▶ _WHAT THE TASK REQUIRES_
Please copy all of the entries exactly, but drop every picture.

Source data:
● ● ● ●

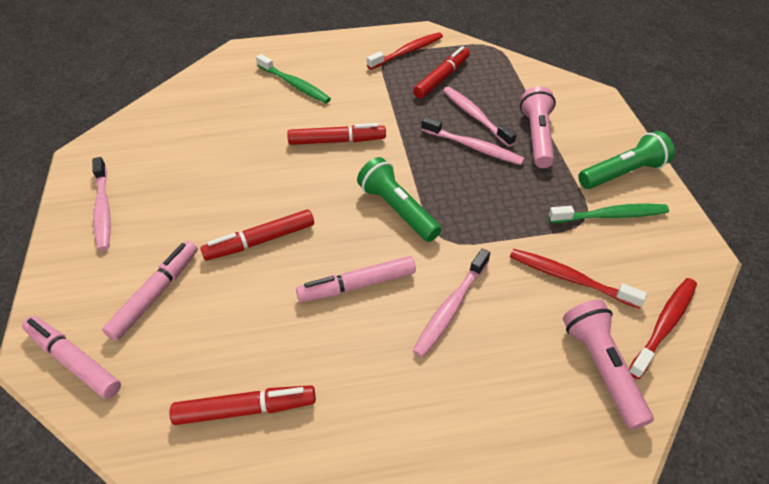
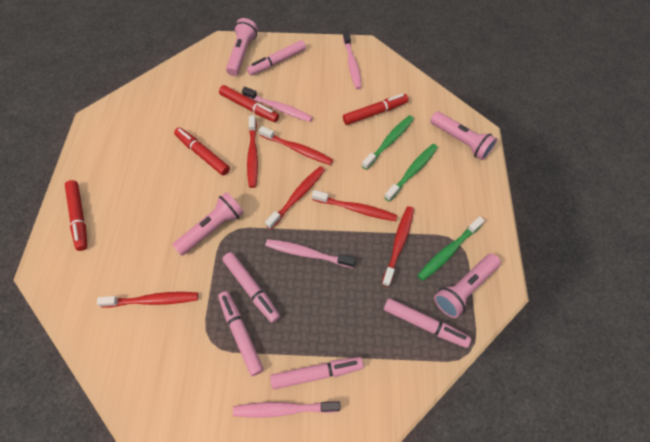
green flashlight: 2 -> 0
green toothbrush: 2 -> 3
pink flashlight: 2 -> 4
pink marker: 3 -> 5
red toothbrush: 3 -> 6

● ● ● ●

▶ _THE ANSWER_
green flashlight: 2 -> 0
green toothbrush: 2 -> 3
pink flashlight: 2 -> 4
pink marker: 3 -> 5
red toothbrush: 3 -> 6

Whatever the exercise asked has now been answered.